Segment Start: Data in this exercise

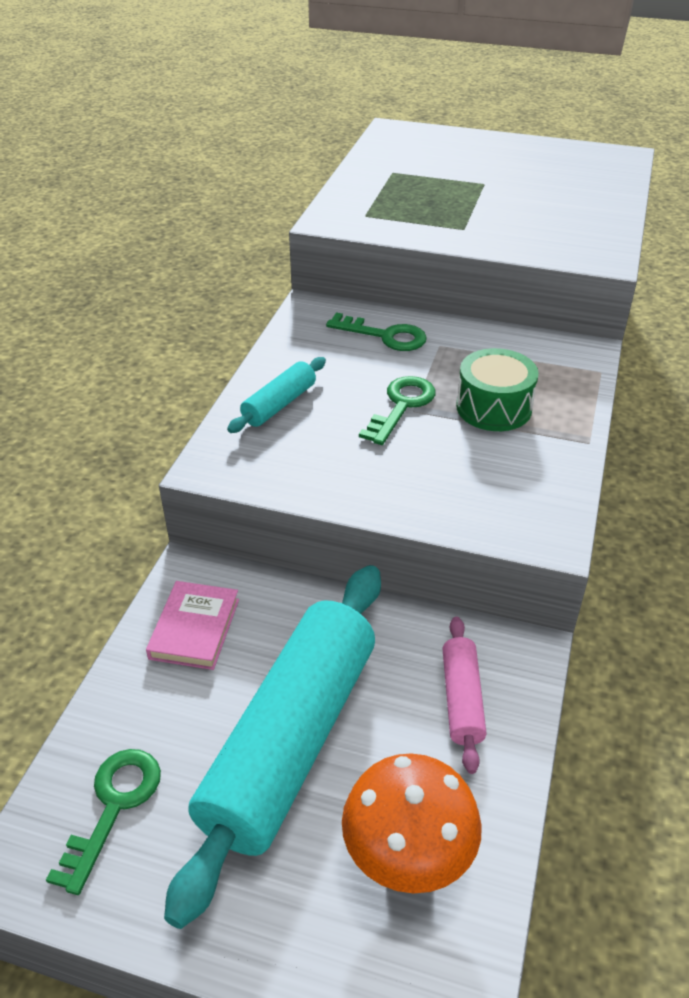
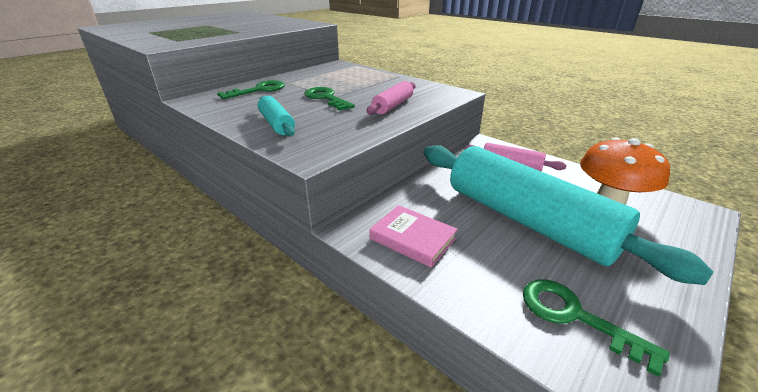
camera: 65 degrees left, 10 degrees down
(421, 480) = (393, 106): none -> pink rolling pin
(493, 407) = (354, 83): green drum -> none

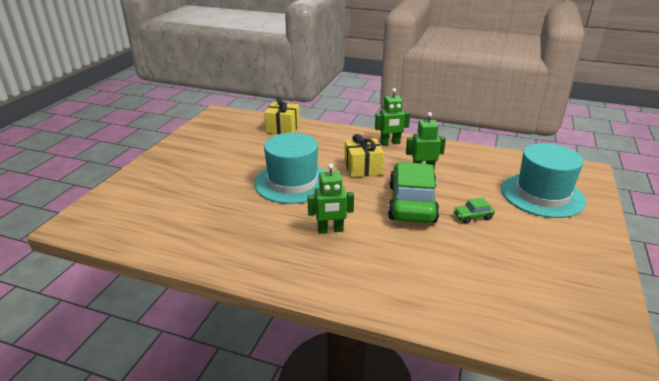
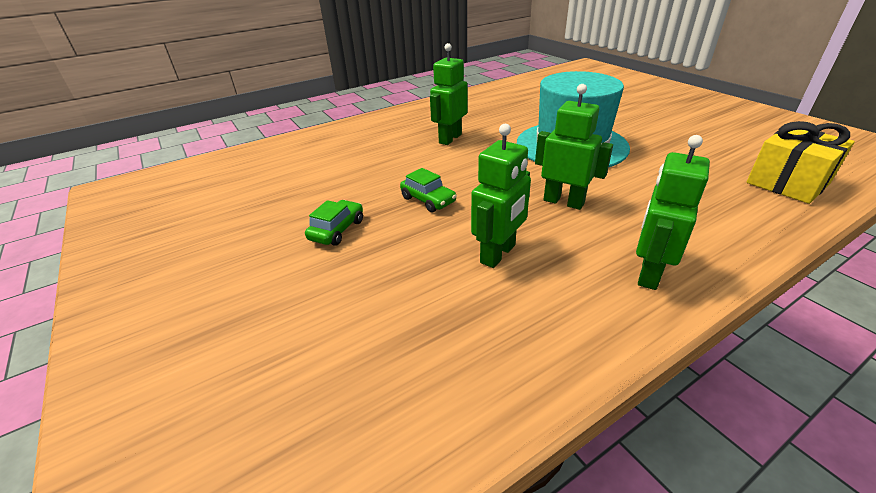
camera: 130 degrees right, 5 degrees up
(363, 168) = (563, 202): yellow gift -> green robot
(412, 203) = (428, 200): green car -> green car, size x0.41
(542, 195) = (251, 352): turquoise hat -> none

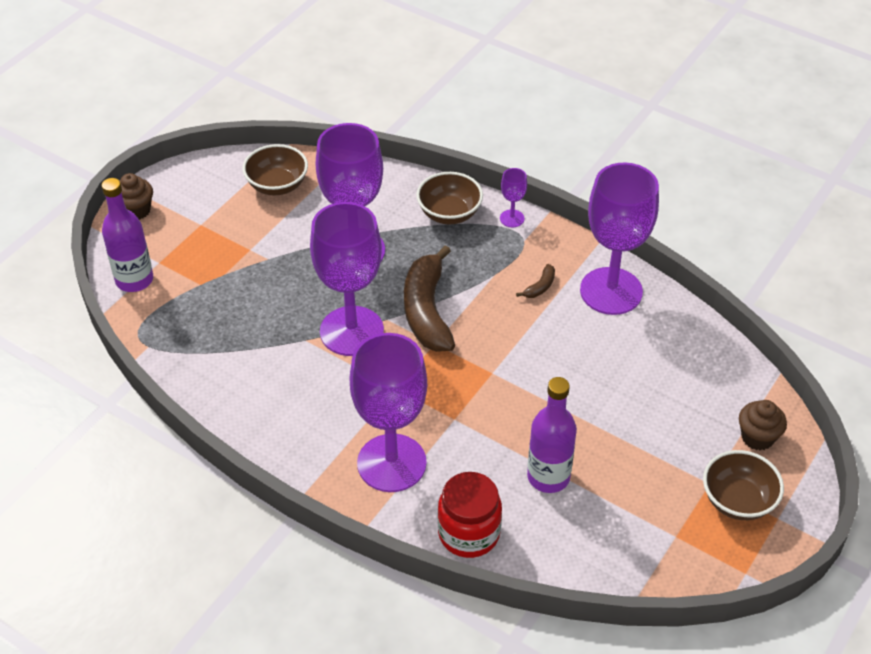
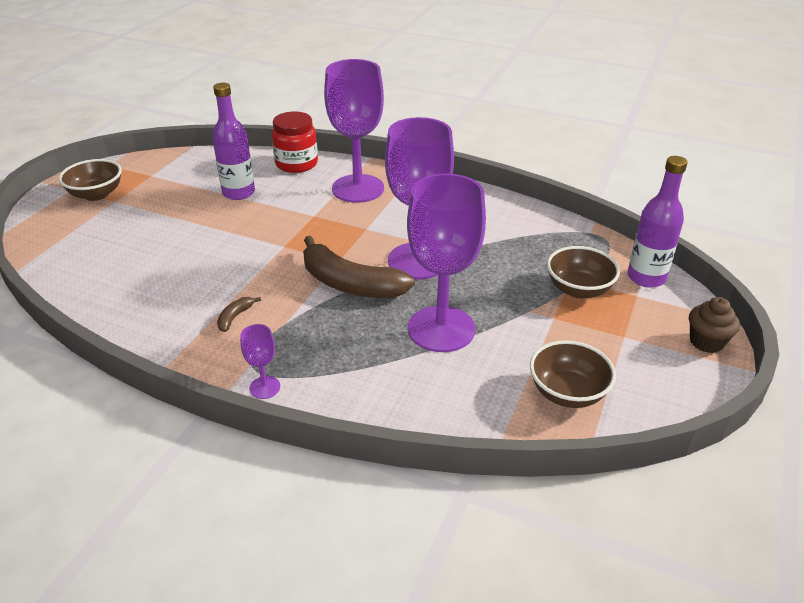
camera: 170 degrees right, 10 degrees down
(427, 311) = (350, 284): brown banana -> brown banana turned 135 degrees clockwise
(449, 213) = (343, 384): brown bowl -> brown bowl (578, 289)
(611, 291) = (158, 322): purple goblet -> none
(757, 437) = (61, 228): brown cupcake -> none

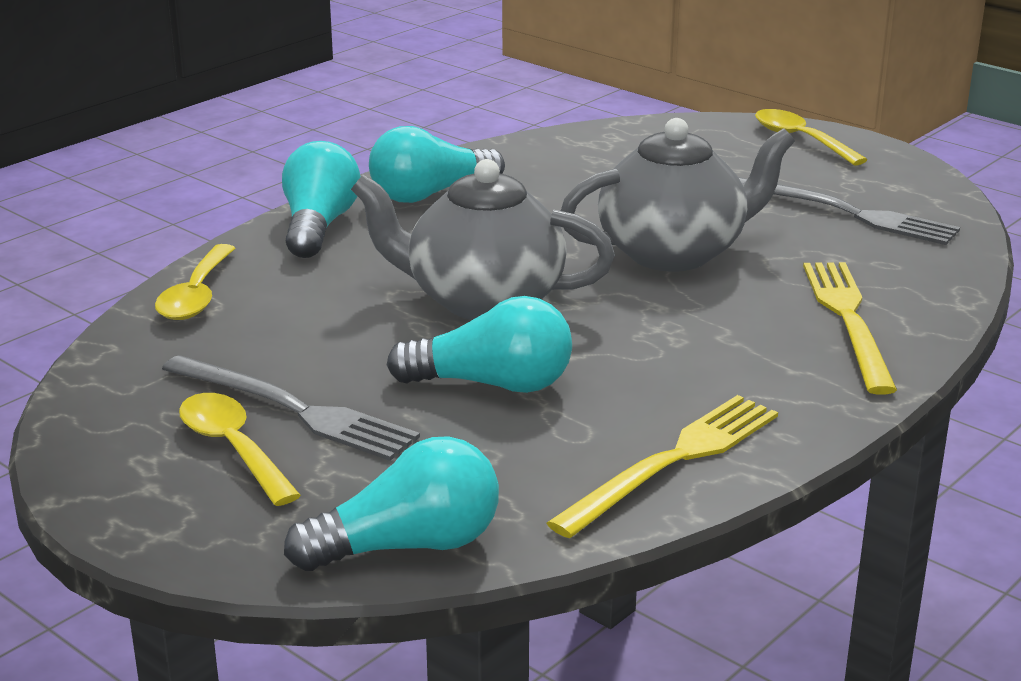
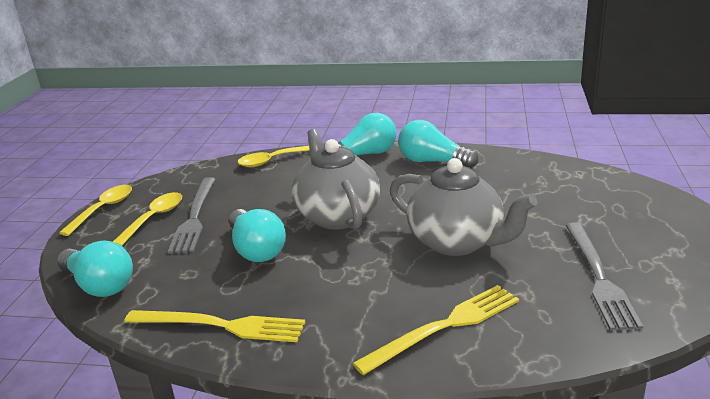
camera: 60 degrees right, 0 degrees up
(800, 139) = (683, 224): yellow spoon -> yellow spoon (103, 209)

Segment End: Data in this exercise

■ What you have to do ■
Each line from the one containing "camera: 130 degrees right, 5 degrees up" through the last line of the data should be written out exactly. Skip the pictures, and add no other lines.

■ Completed exercise ■
camera: 130 degrees right, 5 degrees up
(363, 168) = (563, 202): yellow gift -> green robot
(412, 203) = (428, 200): green car -> green car, size x0.41
(542, 195) = (251, 352): turquoise hat -> none

camera: 170 degrees right, 10 degrees down
(427, 311) = (350, 284): brown banana -> brown banana turned 135 degrees clockwise
(449, 213) = (343, 384): brown bowl -> brown bowl (578, 289)
(611, 291) = (158, 322): purple goblet -> none
(757, 437) = (61, 228): brown cupcake -> none

camera: 60 degrees right, 0 degrees up
(800, 139) = (683, 224): yellow spoon -> yellow spoon (103, 209)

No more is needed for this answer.